**GIVEN DATA:**
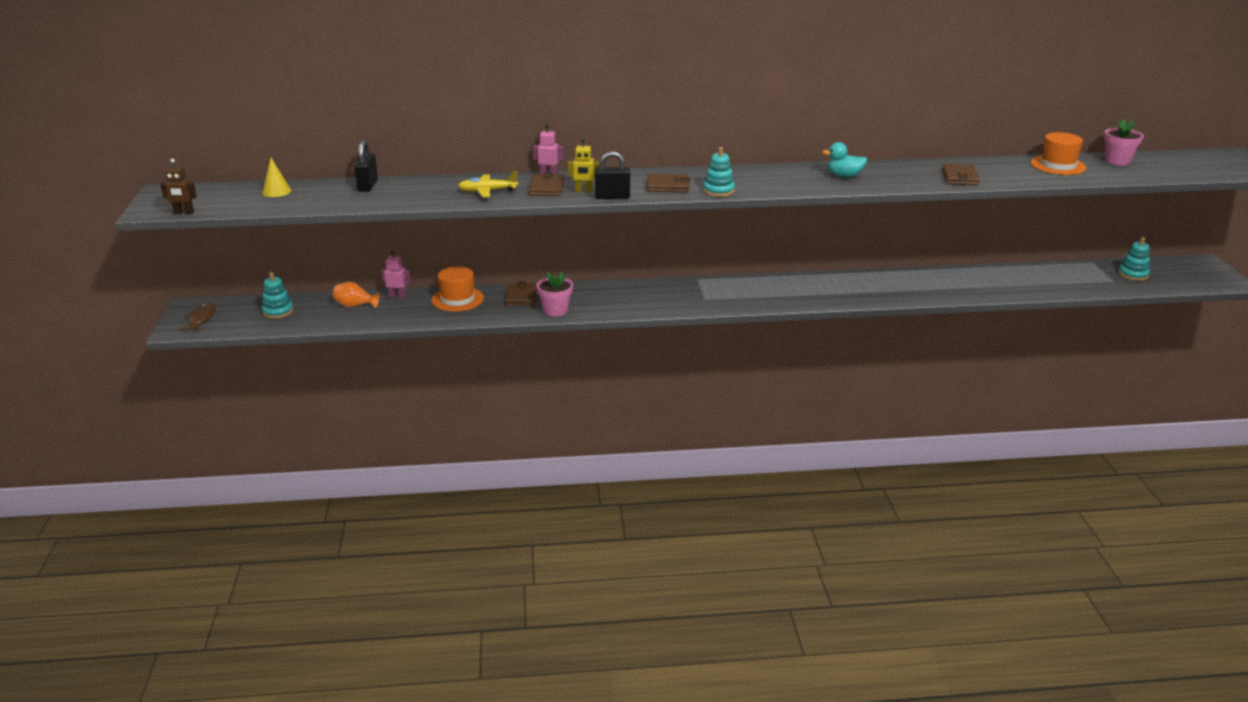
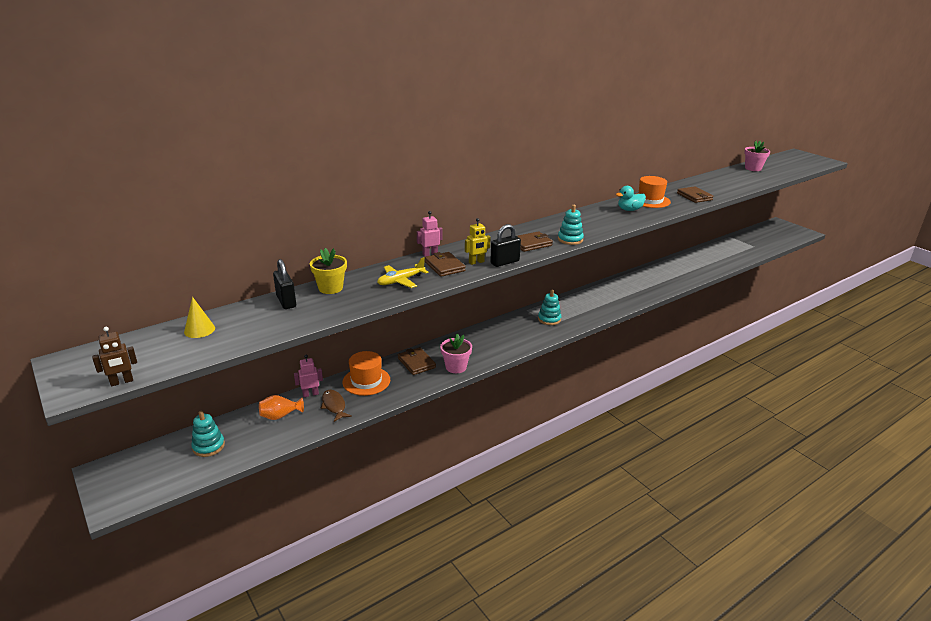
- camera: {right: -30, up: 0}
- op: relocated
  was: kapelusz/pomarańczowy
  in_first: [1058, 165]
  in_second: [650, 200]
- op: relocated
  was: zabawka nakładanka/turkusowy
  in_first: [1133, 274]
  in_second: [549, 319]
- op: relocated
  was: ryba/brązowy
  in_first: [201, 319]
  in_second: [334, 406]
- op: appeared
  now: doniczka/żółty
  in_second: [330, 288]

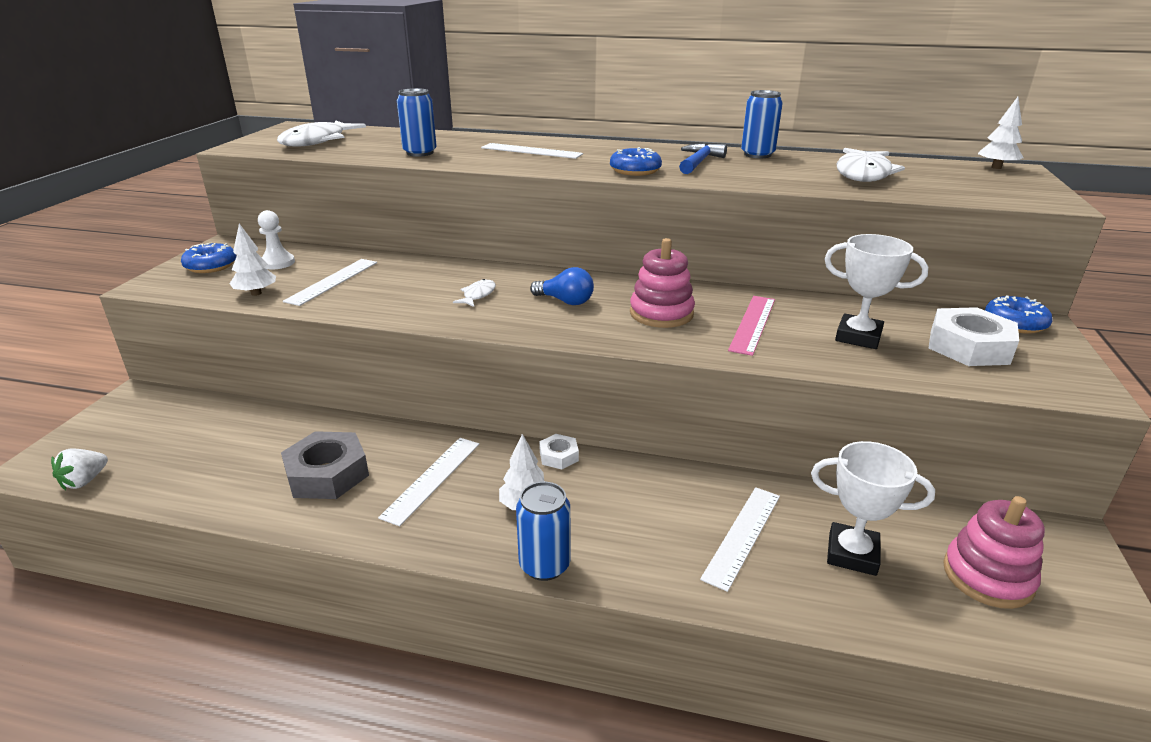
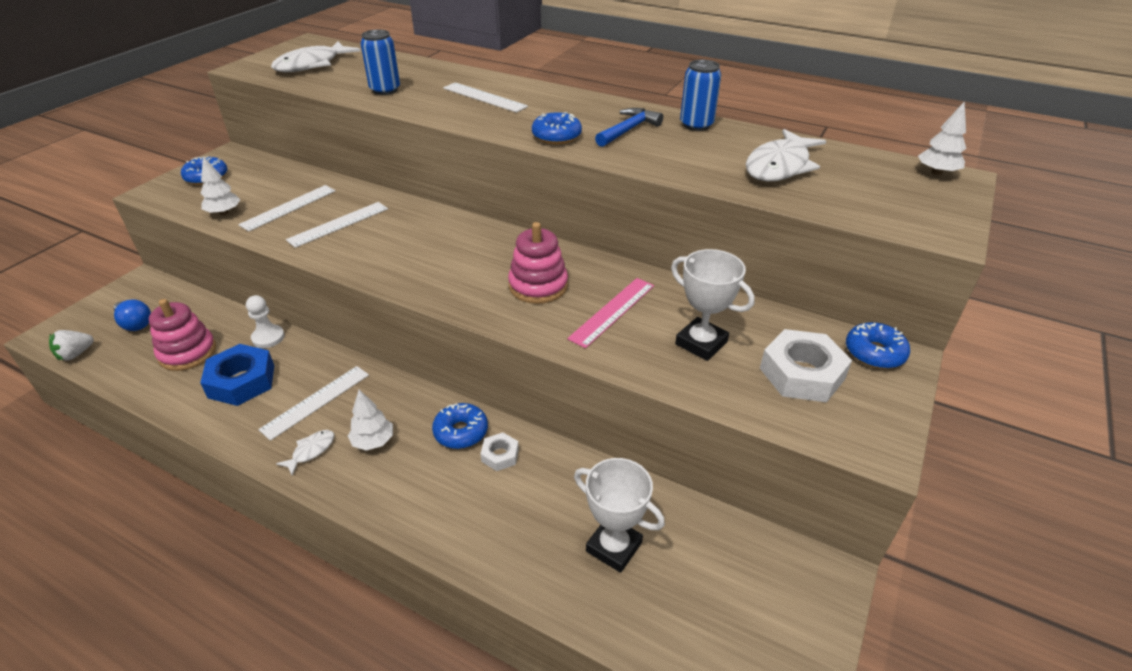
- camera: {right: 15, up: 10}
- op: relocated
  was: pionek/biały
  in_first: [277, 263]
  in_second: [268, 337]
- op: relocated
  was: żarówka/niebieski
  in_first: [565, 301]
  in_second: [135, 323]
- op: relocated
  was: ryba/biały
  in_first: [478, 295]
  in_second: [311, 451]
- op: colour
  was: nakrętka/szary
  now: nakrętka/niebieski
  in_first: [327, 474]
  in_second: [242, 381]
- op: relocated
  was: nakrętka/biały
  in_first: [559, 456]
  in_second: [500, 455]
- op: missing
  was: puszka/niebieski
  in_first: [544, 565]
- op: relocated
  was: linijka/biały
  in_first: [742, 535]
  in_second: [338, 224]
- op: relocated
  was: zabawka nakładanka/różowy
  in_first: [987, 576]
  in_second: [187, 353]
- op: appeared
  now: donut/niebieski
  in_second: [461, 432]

**WHAT YOU ARE ASKED TO DO:**
Write every record out again exactly, omitting the pictures they hold.

**WRITTEN SOLUTION:**
- camera: {right: -30, up: 0}
- op: relocated
  was: kapelusz/pomarańczowy
  in_first: [1058, 165]
  in_second: [650, 200]
- op: relocated
  was: zabawka nakładanka/turkusowy
  in_first: [1133, 274]
  in_second: [549, 319]
- op: relocated
  was: ryba/brązowy
  in_first: [201, 319]
  in_second: [334, 406]
- op: appeared
  now: doniczka/żółty
  in_second: [330, 288]

- camera: {right: 15, up: 10}
- op: relocated
  was: pionek/biały
  in_first: [277, 263]
  in_second: [268, 337]
- op: relocated
  was: żarówka/niebieski
  in_first: [565, 301]
  in_second: [135, 323]
- op: relocated
  was: ryba/biały
  in_first: [478, 295]
  in_second: [311, 451]
- op: colour
  was: nakrętka/szary
  now: nakrętka/niebieski
  in_first: [327, 474]
  in_second: [242, 381]
- op: relocated
  was: nakrętka/biały
  in_first: [559, 456]
  in_second: [500, 455]
- op: missing
  was: puszka/niebieski
  in_first: [544, 565]
- op: relocated
  was: linijka/biały
  in_first: [742, 535]
  in_second: [338, 224]
- op: relocated
  was: zabawka nakładanka/różowy
  in_first: [987, 576]
  in_second: [187, 353]
- op: appeared
  now: donut/niebieski
  in_second: [461, 432]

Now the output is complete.